▶ _How to complete this task_:
Give the listing below again exactly, but without any of its pictures.

▶ _Data for the task_:
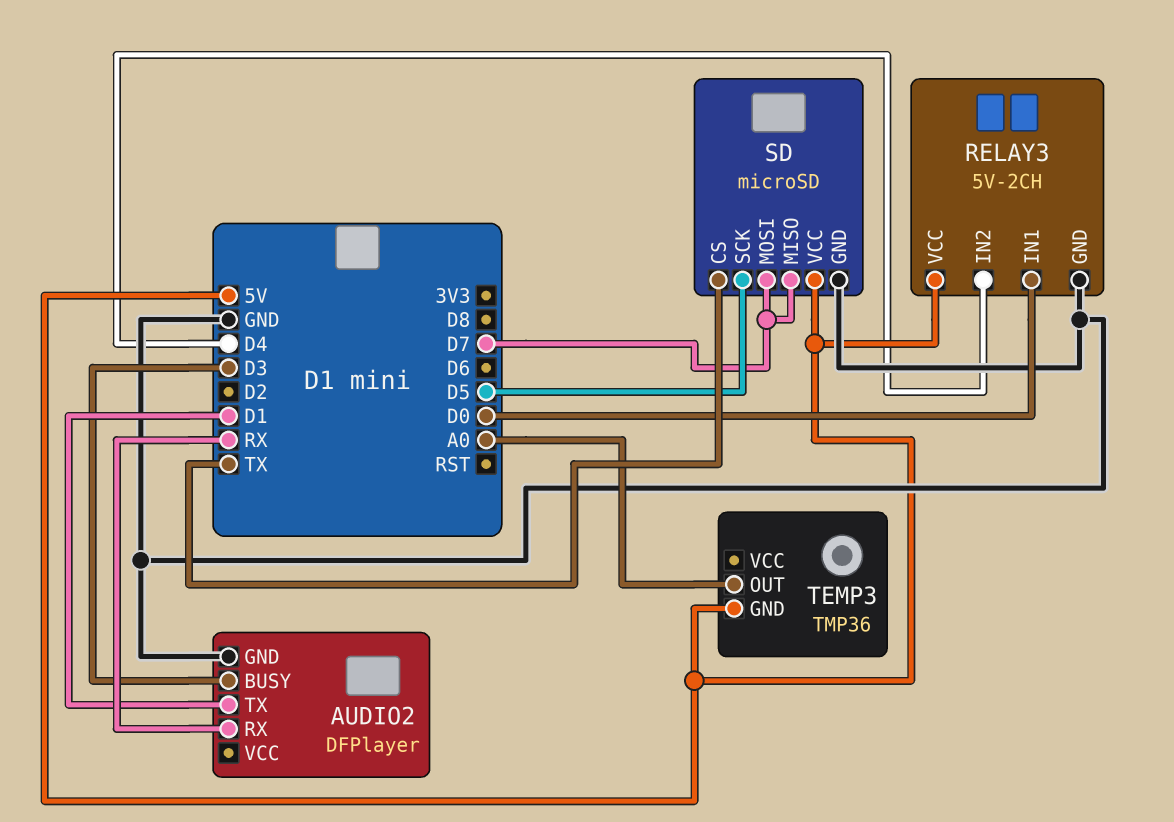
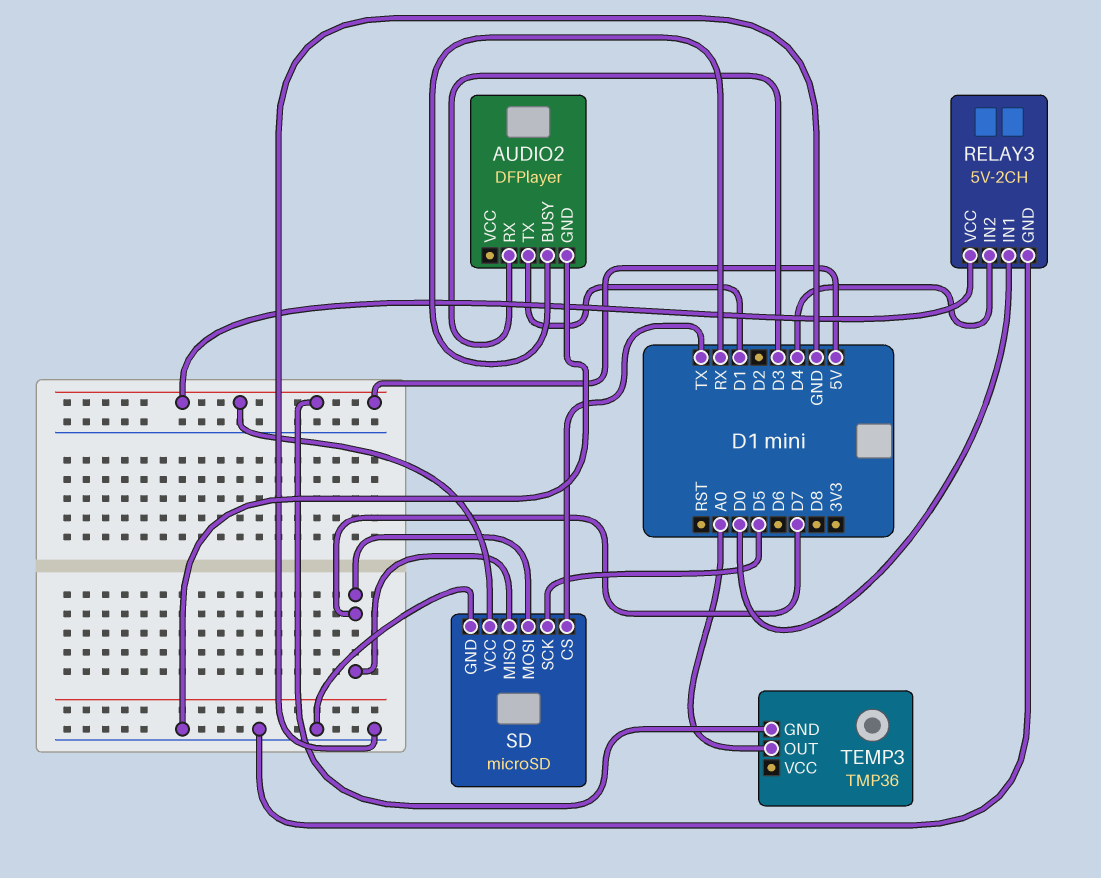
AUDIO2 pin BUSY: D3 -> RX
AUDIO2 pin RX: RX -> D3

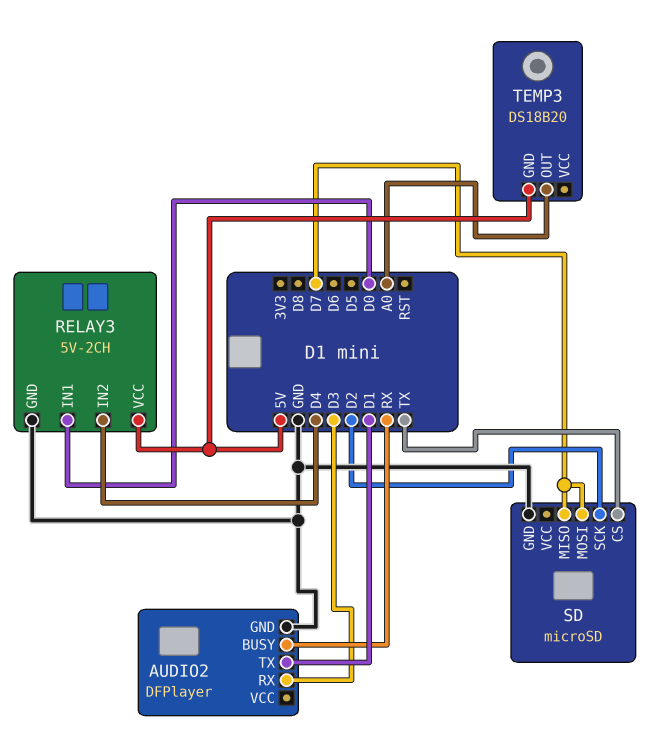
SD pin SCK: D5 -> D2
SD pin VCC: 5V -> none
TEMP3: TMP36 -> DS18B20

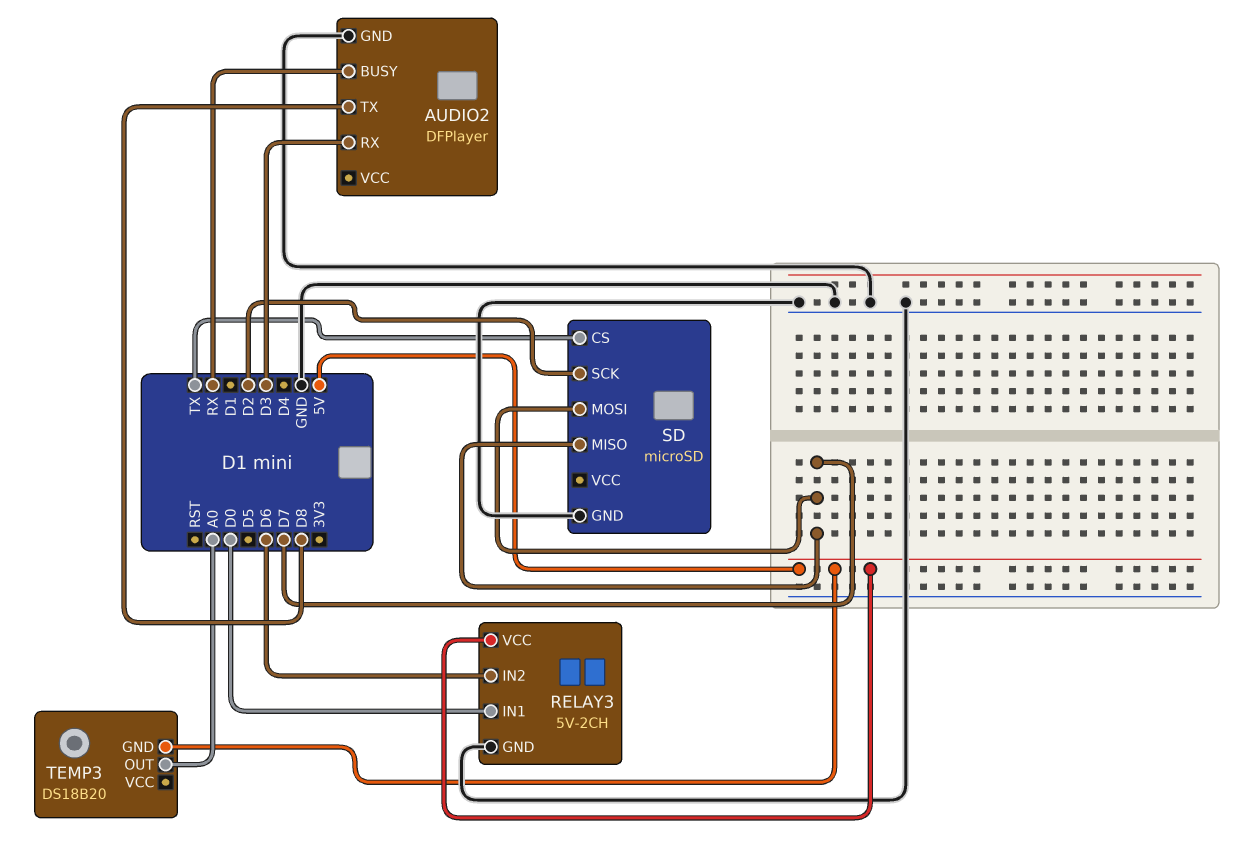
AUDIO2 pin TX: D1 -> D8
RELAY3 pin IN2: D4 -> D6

▶ _Task answer_:
AUDIO2 pin BUSY: D3 -> RX
AUDIO2 pin RX: RX -> D3

SD pin SCK: D5 -> D2
SD pin VCC: 5V -> none
TEMP3: TMP36 -> DS18B20

AUDIO2 pin TX: D1 -> D8
RELAY3 pin IN2: D4 -> D6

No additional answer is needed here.